───── RECORDS FOR THE EXERCISE ─────

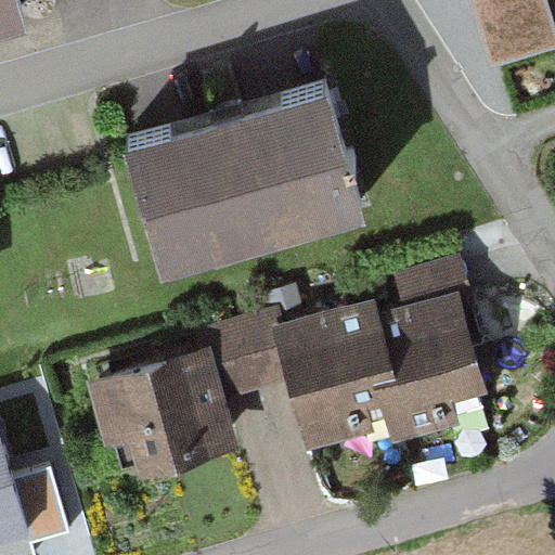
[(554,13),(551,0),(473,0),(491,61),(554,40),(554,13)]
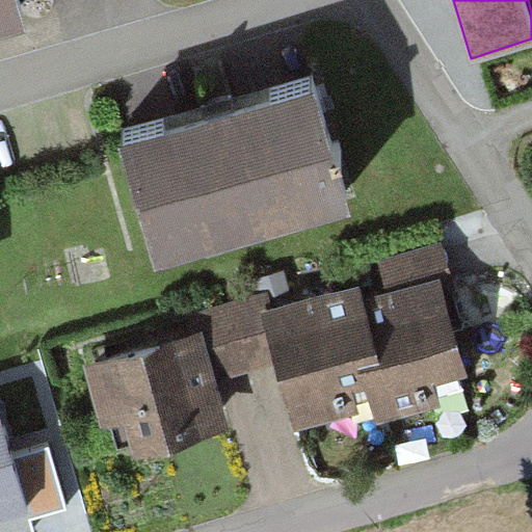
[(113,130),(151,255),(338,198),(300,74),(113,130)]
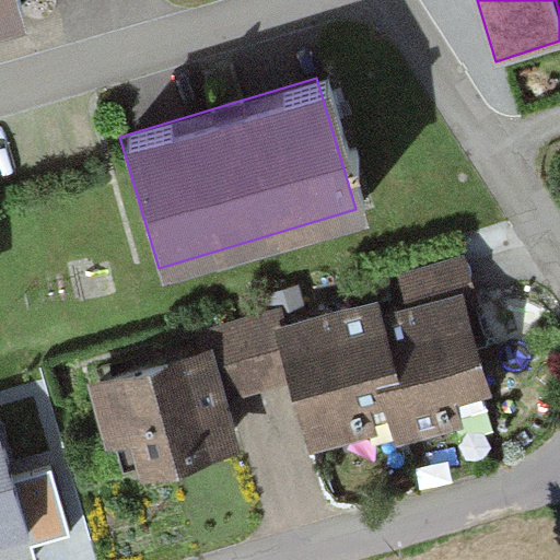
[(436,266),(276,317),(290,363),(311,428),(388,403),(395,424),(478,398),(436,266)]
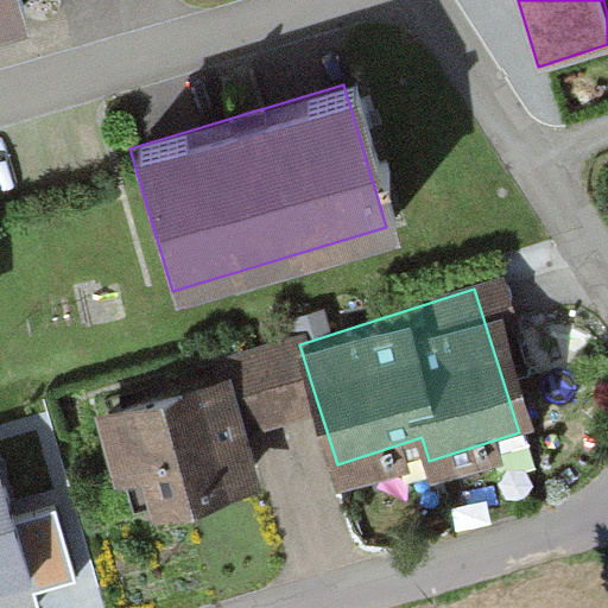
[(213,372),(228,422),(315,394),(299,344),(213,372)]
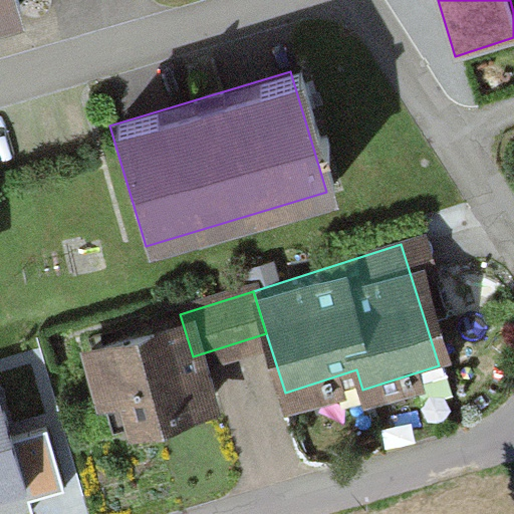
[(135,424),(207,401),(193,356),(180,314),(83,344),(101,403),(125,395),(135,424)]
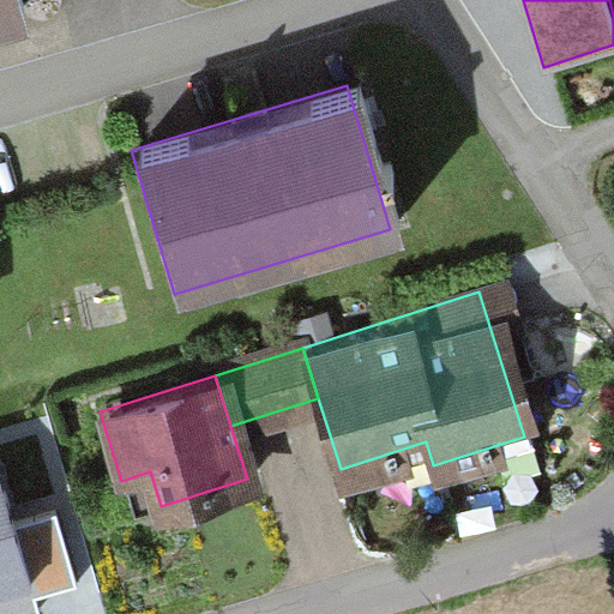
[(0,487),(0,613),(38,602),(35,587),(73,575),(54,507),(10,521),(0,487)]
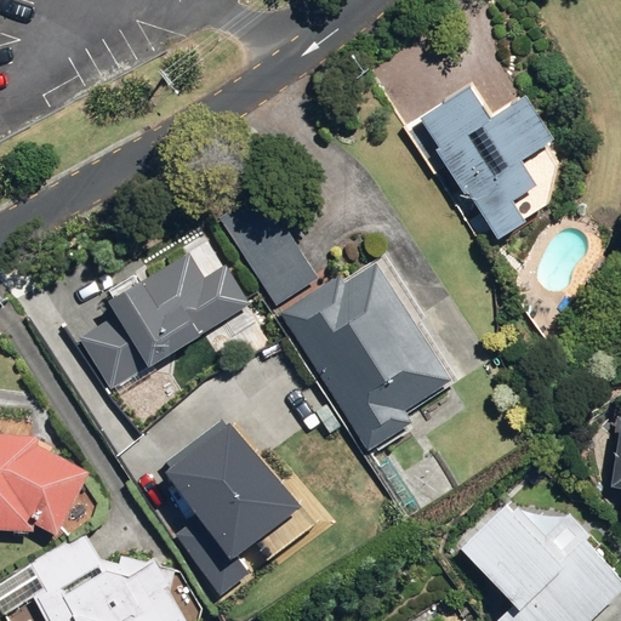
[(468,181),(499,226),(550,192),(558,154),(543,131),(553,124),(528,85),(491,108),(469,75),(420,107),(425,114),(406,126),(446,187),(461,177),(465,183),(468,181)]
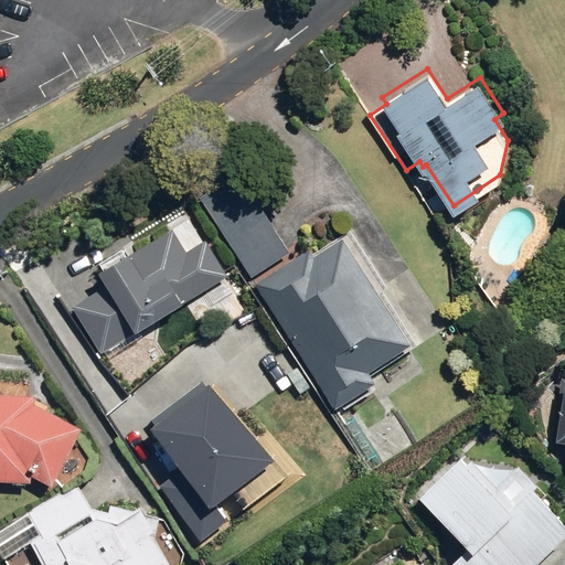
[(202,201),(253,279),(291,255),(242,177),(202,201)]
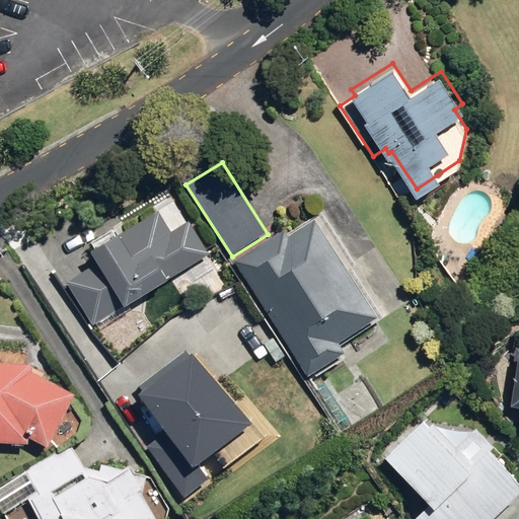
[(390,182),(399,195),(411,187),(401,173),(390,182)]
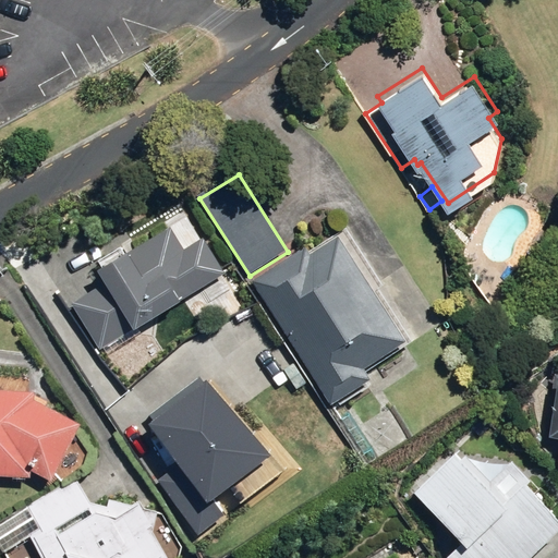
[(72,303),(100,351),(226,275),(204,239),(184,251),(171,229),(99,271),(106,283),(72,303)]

─────

WHAT IS BEING ASKED
Retype all of the data above word for word, excluding the pictures.

SOLUTION FOR THIS PROBLEM
[(554,13),(551,0),(473,0),(491,61),(554,40),(554,13)]
[(113,130),(151,255),(338,198),(300,74),(113,130)]
[(436,266),(276,317),(290,363),(311,428),(388,403),(395,424),(478,398),(436,266)]
[(213,372),(228,422),(315,394),(299,344),(213,372)]
[(135,424),(207,401),(193,356),(180,314),(83,344),(101,403),(125,395),(135,424)]
[(0,487),(0,613),(38,602),(35,587),(73,575),(54,507),(10,521),(0,487)]
[(468,181),(499,226),(550,192),(558,154),(543,131),(553,124),(528,85),(491,108),(469,75),(420,107),(425,114),(406,126),(446,187),(461,177),(465,183),(468,181)]
[(202,201),(253,279),(291,255),(242,177),(202,201)]
[(390,182),(399,195),(411,187),(401,173),(390,182)]
[(72,303),(100,351),(226,275),(204,239),(184,251),(171,229),(99,271),(106,283),(72,303)]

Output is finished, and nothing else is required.